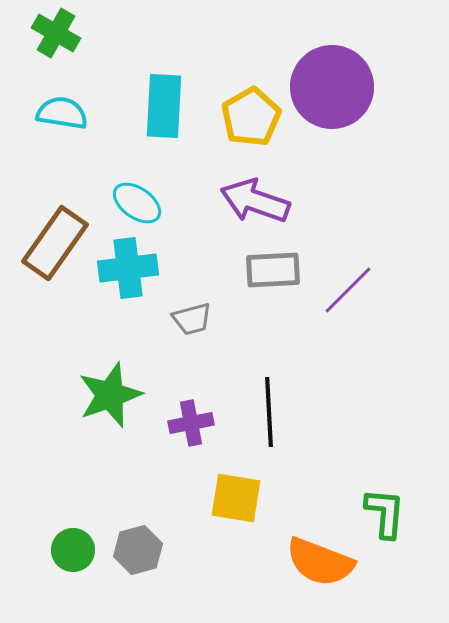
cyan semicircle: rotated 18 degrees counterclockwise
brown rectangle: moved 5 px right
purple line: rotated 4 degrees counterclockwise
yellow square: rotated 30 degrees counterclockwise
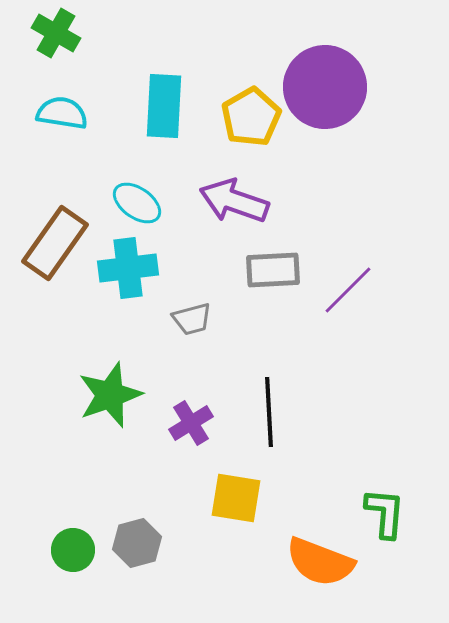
purple circle: moved 7 px left
purple arrow: moved 21 px left
purple cross: rotated 21 degrees counterclockwise
gray hexagon: moved 1 px left, 7 px up
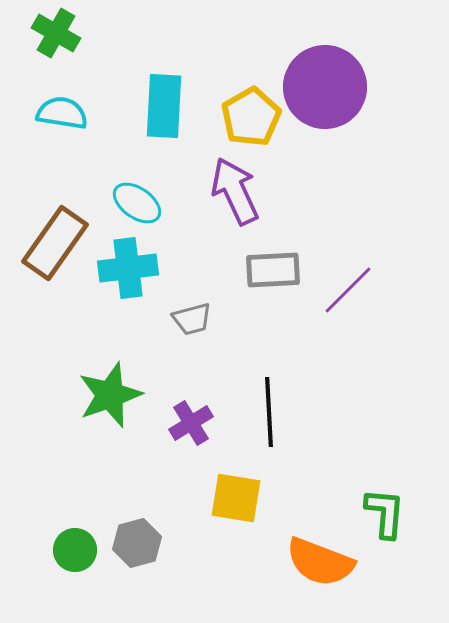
purple arrow: moved 1 px right, 10 px up; rotated 46 degrees clockwise
green circle: moved 2 px right
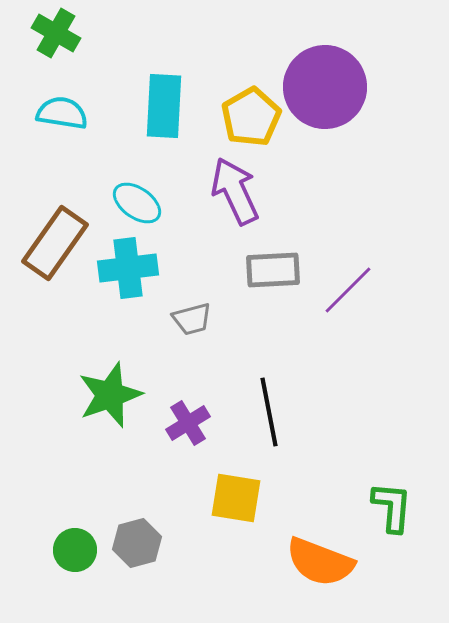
black line: rotated 8 degrees counterclockwise
purple cross: moved 3 px left
green L-shape: moved 7 px right, 6 px up
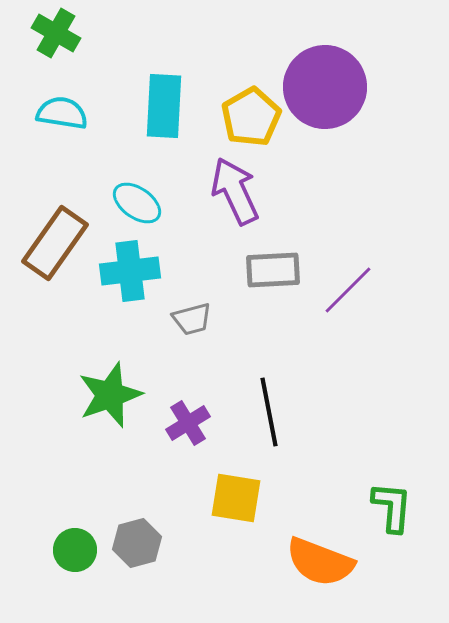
cyan cross: moved 2 px right, 3 px down
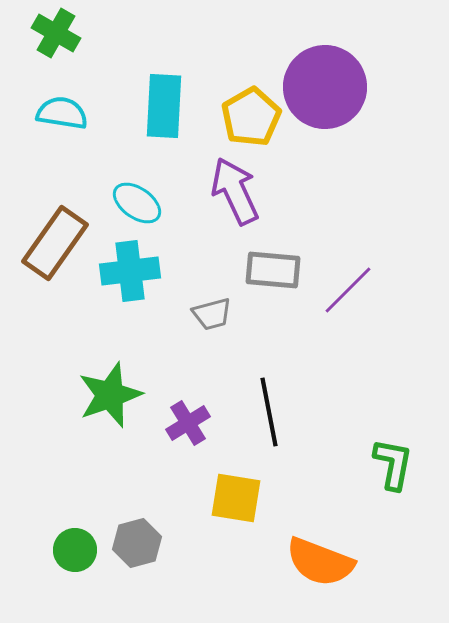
gray rectangle: rotated 8 degrees clockwise
gray trapezoid: moved 20 px right, 5 px up
green L-shape: moved 1 px right, 43 px up; rotated 6 degrees clockwise
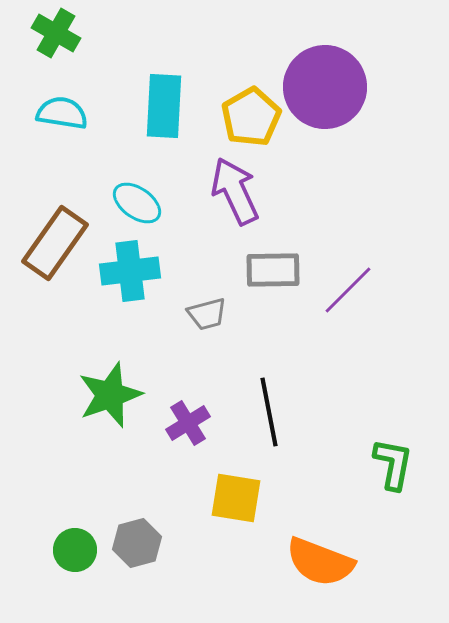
gray rectangle: rotated 6 degrees counterclockwise
gray trapezoid: moved 5 px left
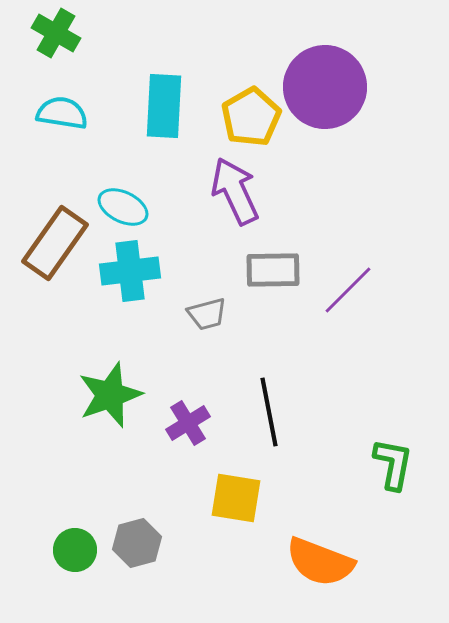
cyan ellipse: moved 14 px left, 4 px down; rotated 9 degrees counterclockwise
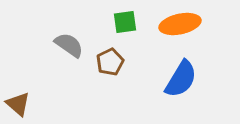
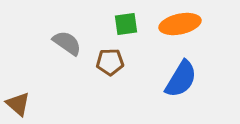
green square: moved 1 px right, 2 px down
gray semicircle: moved 2 px left, 2 px up
brown pentagon: rotated 24 degrees clockwise
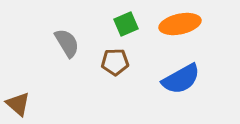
green square: rotated 15 degrees counterclockwise
gray semicircle: rotated 24 degrees clockwise
brown pentagon: moved 5 px right
blue semicircle: rotated 30 degrees clockwise
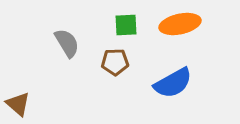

#### GIVEN TASK:
Copy out the lines of the listing above, word for word, from the line containing "gray rectangle: rotated 6" through the line containing "brown pentagon: rotated 24 degrees clockwise", both included. Leave the pictures out of your answer.

#### EXPECTED OUTPUT:
gray rectangle: rotated 6 degrees counterclockwise
gray trapezoid: moved 5 px left
cyan ellipse: moved 14 px left, 4 px down; rotated 9 degrees counterclockwise
green square: moved 1 px right, 2 px down
gray semicircle: moved 2 px left, 2 px up
brown pentagon: rotated 24 degrees clockwise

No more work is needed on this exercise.